§ Data:
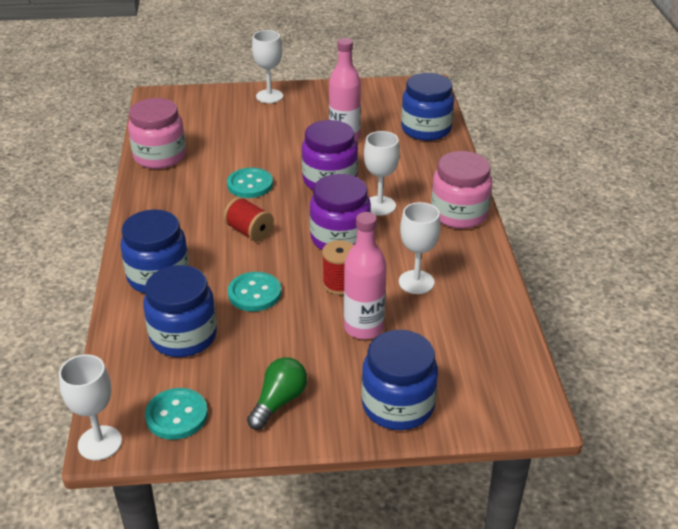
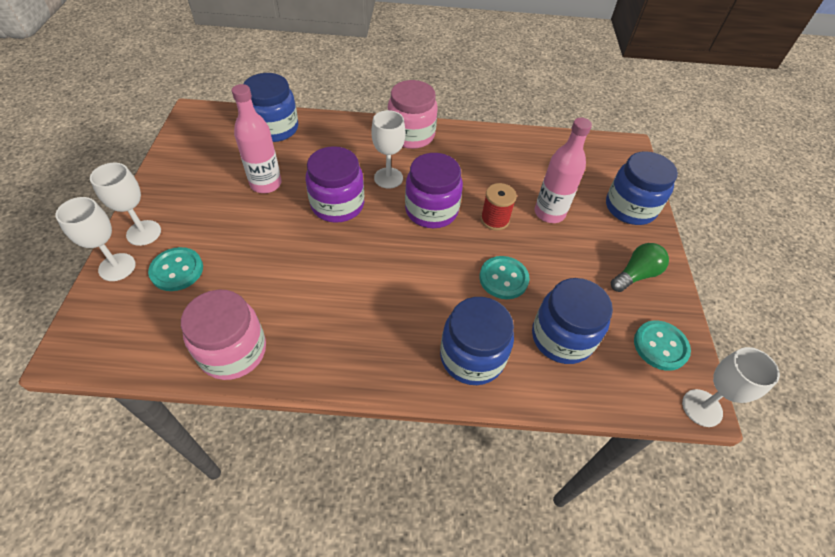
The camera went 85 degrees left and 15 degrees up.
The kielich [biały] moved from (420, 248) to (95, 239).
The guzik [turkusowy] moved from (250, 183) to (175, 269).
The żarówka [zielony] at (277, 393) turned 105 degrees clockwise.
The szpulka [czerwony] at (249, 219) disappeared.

§ Task statement: Retype exactly, please, only the lines of the entries that run from the one containing "The guzik [turkusowy]" to the last.

§ Response to this task:
The guzik [turkusowy] moved from (250, 183) to (175, 269).
The żarówka [zielony] at (277, 393) turned 105 degrees clockwise.
The szpulka [czerwony] at (249, 219) disappeared.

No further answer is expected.